• REQUIRED WORK
Reproduce the data shown below exactly.

----------------------------------------

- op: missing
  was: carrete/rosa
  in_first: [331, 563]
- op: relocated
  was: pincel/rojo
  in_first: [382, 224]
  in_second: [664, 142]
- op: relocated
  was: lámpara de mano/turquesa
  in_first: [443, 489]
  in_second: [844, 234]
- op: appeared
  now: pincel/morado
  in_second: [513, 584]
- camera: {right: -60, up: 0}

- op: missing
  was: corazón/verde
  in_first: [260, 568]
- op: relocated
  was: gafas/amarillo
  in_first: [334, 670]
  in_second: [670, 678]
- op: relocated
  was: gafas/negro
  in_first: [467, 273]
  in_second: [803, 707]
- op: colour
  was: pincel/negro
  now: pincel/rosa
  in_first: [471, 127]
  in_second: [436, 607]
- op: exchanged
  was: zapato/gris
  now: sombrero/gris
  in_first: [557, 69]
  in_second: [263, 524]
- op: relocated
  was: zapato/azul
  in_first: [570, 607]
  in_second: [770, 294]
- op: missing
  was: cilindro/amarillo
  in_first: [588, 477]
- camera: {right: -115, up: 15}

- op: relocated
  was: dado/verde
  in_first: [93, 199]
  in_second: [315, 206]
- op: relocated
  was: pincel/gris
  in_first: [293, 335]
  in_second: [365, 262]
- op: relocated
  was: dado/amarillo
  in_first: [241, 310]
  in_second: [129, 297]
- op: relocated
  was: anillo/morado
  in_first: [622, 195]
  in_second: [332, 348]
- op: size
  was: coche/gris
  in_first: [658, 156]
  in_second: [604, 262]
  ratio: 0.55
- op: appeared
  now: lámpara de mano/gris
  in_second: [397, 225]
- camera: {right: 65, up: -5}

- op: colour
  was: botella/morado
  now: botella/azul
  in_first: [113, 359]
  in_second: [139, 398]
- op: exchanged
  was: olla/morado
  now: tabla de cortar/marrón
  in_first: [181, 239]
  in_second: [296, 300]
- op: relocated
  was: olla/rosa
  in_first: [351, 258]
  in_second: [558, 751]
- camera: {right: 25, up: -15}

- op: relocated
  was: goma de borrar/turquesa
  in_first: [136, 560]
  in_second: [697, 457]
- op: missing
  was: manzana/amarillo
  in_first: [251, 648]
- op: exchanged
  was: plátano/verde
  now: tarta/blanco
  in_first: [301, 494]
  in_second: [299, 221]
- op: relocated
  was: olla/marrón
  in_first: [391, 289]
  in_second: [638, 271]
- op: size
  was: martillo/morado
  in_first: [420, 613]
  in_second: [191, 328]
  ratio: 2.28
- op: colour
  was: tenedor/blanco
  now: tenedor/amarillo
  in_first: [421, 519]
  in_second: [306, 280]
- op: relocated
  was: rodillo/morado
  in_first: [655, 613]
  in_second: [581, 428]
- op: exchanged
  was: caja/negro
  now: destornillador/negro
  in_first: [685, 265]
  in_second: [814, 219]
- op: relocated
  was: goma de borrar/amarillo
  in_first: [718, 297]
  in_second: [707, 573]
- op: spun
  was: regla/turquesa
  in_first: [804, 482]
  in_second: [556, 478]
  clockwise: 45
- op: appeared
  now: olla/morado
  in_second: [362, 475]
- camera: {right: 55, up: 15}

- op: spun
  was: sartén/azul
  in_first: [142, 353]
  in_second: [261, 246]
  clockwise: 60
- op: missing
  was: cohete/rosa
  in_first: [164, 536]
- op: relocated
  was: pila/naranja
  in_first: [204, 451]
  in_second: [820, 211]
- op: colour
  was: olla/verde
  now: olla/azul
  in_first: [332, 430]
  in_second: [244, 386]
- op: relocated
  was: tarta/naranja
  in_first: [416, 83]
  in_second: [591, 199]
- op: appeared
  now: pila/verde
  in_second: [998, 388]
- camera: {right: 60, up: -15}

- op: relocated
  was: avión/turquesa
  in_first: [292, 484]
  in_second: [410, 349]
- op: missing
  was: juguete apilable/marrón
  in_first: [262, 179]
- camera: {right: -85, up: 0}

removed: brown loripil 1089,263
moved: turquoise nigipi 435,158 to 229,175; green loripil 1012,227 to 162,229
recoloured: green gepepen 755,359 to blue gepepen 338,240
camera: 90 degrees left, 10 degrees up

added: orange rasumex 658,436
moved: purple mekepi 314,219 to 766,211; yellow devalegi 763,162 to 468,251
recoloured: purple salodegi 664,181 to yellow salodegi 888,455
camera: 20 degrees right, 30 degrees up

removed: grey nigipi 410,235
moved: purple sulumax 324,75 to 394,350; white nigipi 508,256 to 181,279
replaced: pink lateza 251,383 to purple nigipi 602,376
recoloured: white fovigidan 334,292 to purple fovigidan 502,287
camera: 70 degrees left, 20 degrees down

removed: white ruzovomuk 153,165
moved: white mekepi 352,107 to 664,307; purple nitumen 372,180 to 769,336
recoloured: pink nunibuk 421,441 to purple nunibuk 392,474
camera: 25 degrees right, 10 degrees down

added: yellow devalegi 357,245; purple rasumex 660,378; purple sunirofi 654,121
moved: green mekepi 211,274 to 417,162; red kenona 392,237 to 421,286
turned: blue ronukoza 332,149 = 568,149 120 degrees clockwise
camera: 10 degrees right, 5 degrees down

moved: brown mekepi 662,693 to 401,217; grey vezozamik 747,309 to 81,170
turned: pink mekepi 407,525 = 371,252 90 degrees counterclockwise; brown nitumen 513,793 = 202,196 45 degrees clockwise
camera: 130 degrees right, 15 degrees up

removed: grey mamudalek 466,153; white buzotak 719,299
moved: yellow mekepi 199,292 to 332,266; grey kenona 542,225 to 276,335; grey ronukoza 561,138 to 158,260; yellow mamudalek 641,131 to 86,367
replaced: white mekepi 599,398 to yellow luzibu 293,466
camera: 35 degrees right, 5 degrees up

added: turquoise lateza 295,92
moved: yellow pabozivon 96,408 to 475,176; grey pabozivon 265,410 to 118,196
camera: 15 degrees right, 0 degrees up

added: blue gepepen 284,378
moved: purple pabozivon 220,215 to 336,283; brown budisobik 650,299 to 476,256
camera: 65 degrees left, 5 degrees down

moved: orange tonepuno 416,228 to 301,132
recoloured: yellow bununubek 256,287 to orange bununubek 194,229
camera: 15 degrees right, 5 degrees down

----------------------------------------

• FINISHED TASK
- op: missing
  was: carrete/rosa
  in_first: [331, 563]
- op: relocated
  was: pincel/rojo
  in_first: [382, 224]
  in_second: [664, 142]
- op: relocated
  was: lámpara de mano/turquesa
  in_first: [443, 489]
  in_second: [844, 234]
- op: appeared
  now: pincel/morado
  in_second: [513, 584]
- camera: {right: -60, up: 0}

- op: missing
  was: corazón/verde
  in_first: [260, 568]
- op: relocated
  was: gafas/amarillo
  in_first: [334, 670]
  in_second: [670, 678]
- op: relocated
  was: gafas/negro
  in_first: [467, 273]
  in_second: [803, 707]
- op: colour
  was: pincel/negro
  now: pincel/rosa
  in_first: [471, 127]
  in_second: [436, 607]
- op: exchanged
  was: zapato/gris
  now: sombrero/gris
  in_first: [557, 69]
  in_second: [263, 524]
- op: relocated
  was: zapato/azul
  in_first: [570, 607]
  in_second: [770, 294]
- op: missing
  was: cilindro/amarillo
  in_first: [588, 477]
- camera: {right: -115, up: 15}

- op: relocated
  was: dado/verde
  in_first: [93, 199]
  in_second: [315, 206]
- op: relocated
  was: pincel/gris
  in_first: [293, 335]
  in_second: [365, 262]
- op: relocated
  was: dado/amarillo
  in_first: [241, 310]
  in_second: [129, 297]
- op: relocated
  was: anillo/morado
  in_first: [622, 195]
  in_second: [332, 348]
- op: size
  was: coche/gris
  in_first: [658, 156]
  in_second: [604, 262]
  ratio: 0.55
- op: appeared
  now: lámpara de mano/gris
  in_second: [397, 225]
- camera: {right: 65, up: -5}

- op: colour
  was: botella/morado
  now: botella/azul
  in_first: [113, 359]
  in_second: [139, 398]
- op: exchanged
  was: olla/morado
  now: tabla de cortar/marrón
  in_first: [181, 239]
  in_second: [296, 300]
- op: relocated
  was: olla/rosa
  in_first: [351, 258]
  in_second: [558, 751]
- camera: {right: 25, up: -15}

- op: relocated
  was: goma de borrar/turquesa
  in_first: [136, 560]
  in_second: [697, 457]
- op: missing
  was: manzana/amarillo
  in_first: [251, 648]
- op: exchanged
  was: plátano/verde
  now: tarta/blanco
  in_first: [301, 494]
  in_second: [299, 221]
- op: relocated
  was: olla/marrón
  in_first: [391, 289]
  in_second: [638, 271]
- op: size
  was: martillo/morado
  in_first: [420, 613]
  in_second: [191, 328]
  ratio: 2.28
- op: colour
  was: tenedor/blanco
  now: tenedor/amarillo
  in_first: [421, 519]
  in_second: [306, 280]
- op: relocated
  was: rodillo/morado
  in_first: [655, 613]
  in_second: [581, 428]
- op: exchanged
  was: caja/negro
  now: destornillador/negro
  in_first: [685, 265]
  in_second: [814, 219]
- op: relocated
  was: goma de borrar/amarillo
  in_first: [718, 297]
  in_second: [707, 573]
- op: spun
  was: regla/turquesa
  in_first: [804, 482]
  in_second: [556, 478]
  clockwise: 45
- op: appeared
  now: olla/morado
  in_second: [362, 475]
- camera: {right: 55, up: 15}

- op: spun
  was: sartén/azul
  in_first: [142, 353]
  in_second: [261, 246]
  clockwise: 60
- op: missing
  was: cohete/rosa
  in_first: [164, 536]
- op: relocated
  was: pila/naranja
  in_first: [204, 451]
  in_second: [820, 211]
- op: colour
  was: olla/verde
  now: olla/azul
  in_first: [332, 430]
  in_second: [244, 386]
- op: relocated
  was: tarta/naranja
  in_first: [416, 83]
  in_second: [591, 199]
- op: appeared
  now: pila/verde
  in_second: [998, 388]
- camera: {right: 60, up: -15}

- op: relocated
  was: avión/turquesa
  in_first: [292, 484]
  in_second: [410, 349]
- op: missing
  was: juguete apilable/marrón
  in_first: [262, 179]
- camera: {right: -85, up: 0}

removed: brown loripil 1089,263
moved: turquoise nigipi 435,158 to 229,175; green loripil 1012,227 to 162,229
recoloured: green gepepen 755,359 to blue gepepen 338,240
camera: 90 degrees left, 10 degrees up

added: orange rasumex 658,436
moved: purple mekepi 314,219 to 766,211; yellow devalegi 763,162 to 468,251
recoloured: purple salodegi 664,181 to yellow salodegi 888,455
camera: 20 degrees right, 30 degrees up

removed: grey nigipi 410,235
moved: purple sulumax 324,75 to 394,350; white nigipi 508,256 to 181,279
replaced: pink lateza 251,383 to purple nigipi 602,376
recoloured: white fovigidan 334,292 to purple fovigidan 502,287
camera: 70 degrees left, 20 degrees down

removed: white ruzovomuk 153,165
moved: white mekepi 352,107 to 664,307; purple nitumen 372,180 to 769,336
recoloured: pink nunibuk 421,441 to purple nunibuk 392,474
camera: 25 degrees right, 10 degrees down

added: yellow devalegi 357,245; purple rasumex 660,378; purple sunirofi 654,121
moved: green mekepi 211,274 to 417,162; red kenona 392,237 to 421,286
turned: blue ronukoza 332,149 = 568,149 120 degrees clockwise
camera: 10 degrees right, 5 degrees down

moved: brown mekepi 662,693 to 401,217; grey vezozamik 747,309 to 81,170
turned: pink mekepi 407,525 = 371,252 90 degrees counterclockwise; brown nitumen 513,793 = 202,196 45 degrees clockwise
camera: 130 degrees right, 15 degrees up

removed: grey mamudalek 466,153; white buzotak 719,299
moved: yellow mekepi 199,292 to 332,266; grey kenona 542,225 to 276,335; grey ronukoza 561,138 to 158,260; yellow mamudalek 641,131 to 86,367
replaced: white mekepi 599,398 to yellow luzibu 293,466
camera: 35 degrees right, 5 degrees up

added: turquoise lateza 295,92
moved: yellow pabozivon 96,408 to 475,176; grey pabozivon 265,410 to 118,196
camera: 15 degrees right, 0 degrees up

added: blue gepepen 284,378
moved: purple pabozivon 220,215 to 336,283; brown budisobik 650,299 to 476,256
camera: 65 degrees left, 5 degrees down

moved: orange tonepuno 416,228 to 301,132
recoloured: yellow bununubek 256,287 to orange bununubek 194,229
camera: 15 degrees right, 5 degrees down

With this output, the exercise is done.